#### ACTIVITY:
Say how many lines in this listing include the word "from", with no other words in the reply.

#### DATA SEGMENT:

● ● ● ●

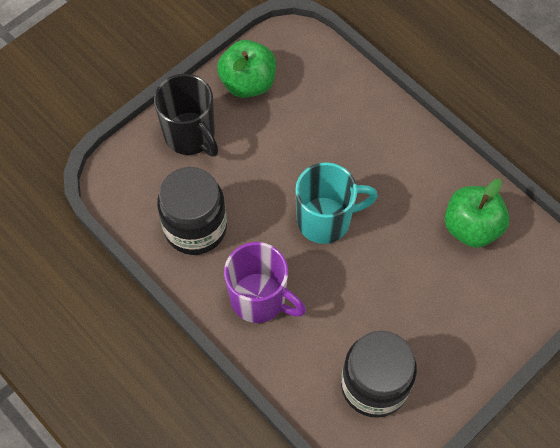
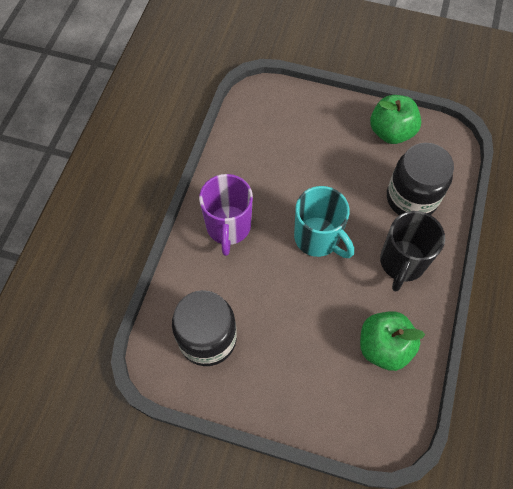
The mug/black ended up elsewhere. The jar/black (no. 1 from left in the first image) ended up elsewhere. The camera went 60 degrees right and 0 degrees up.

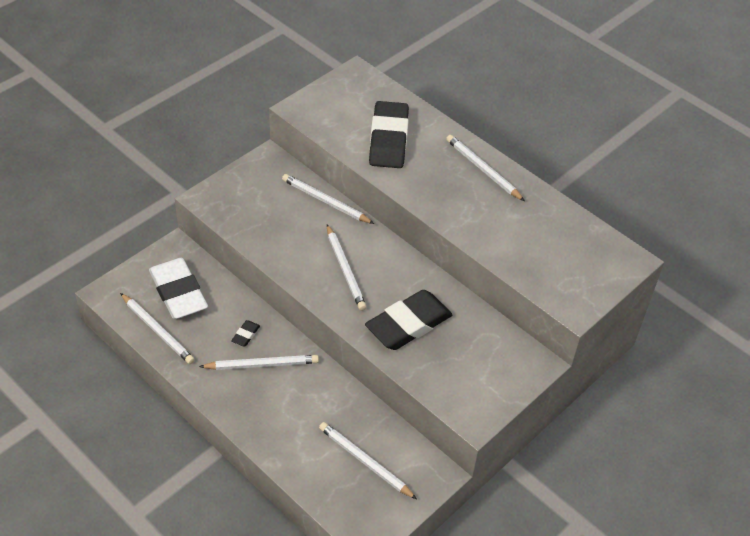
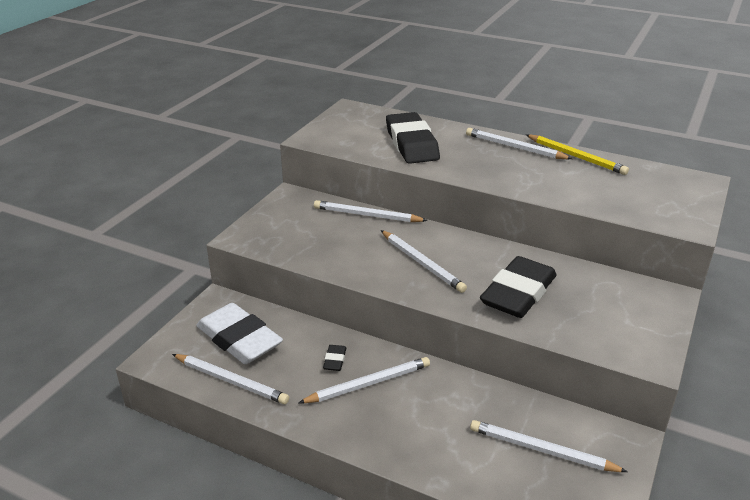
The second view gained the pencil/yellow. The camera went 15 degrees left and 15 degrees down.

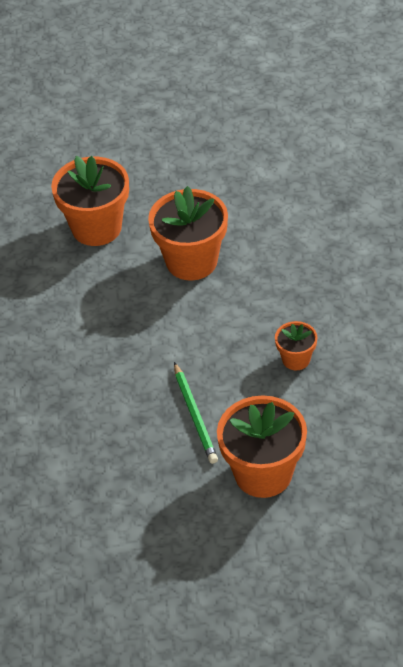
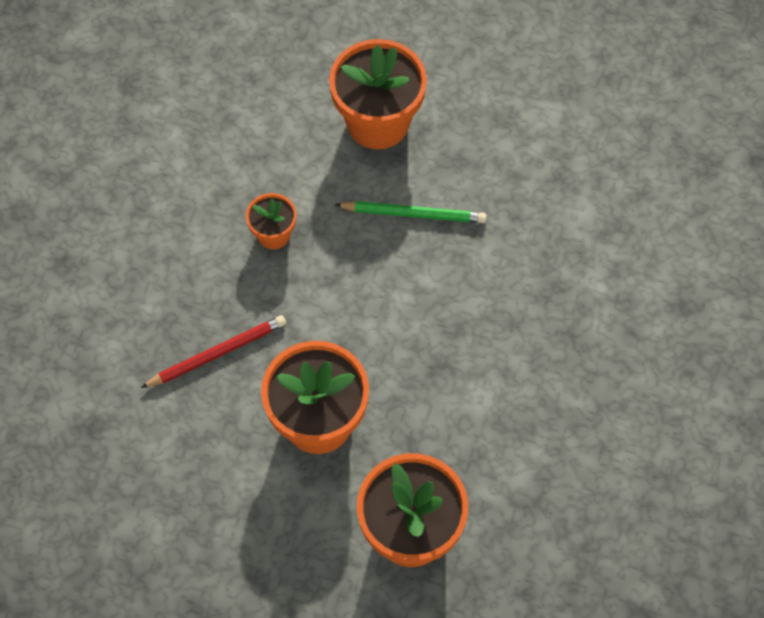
The second view gained the pencil/red. The pencil/green ended up facing another way, 90 degrees clockwise from before. The camera went 160 degrees left and 15 degrees up.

● ● ● ●

#### COMPLETED EXERCISE:
2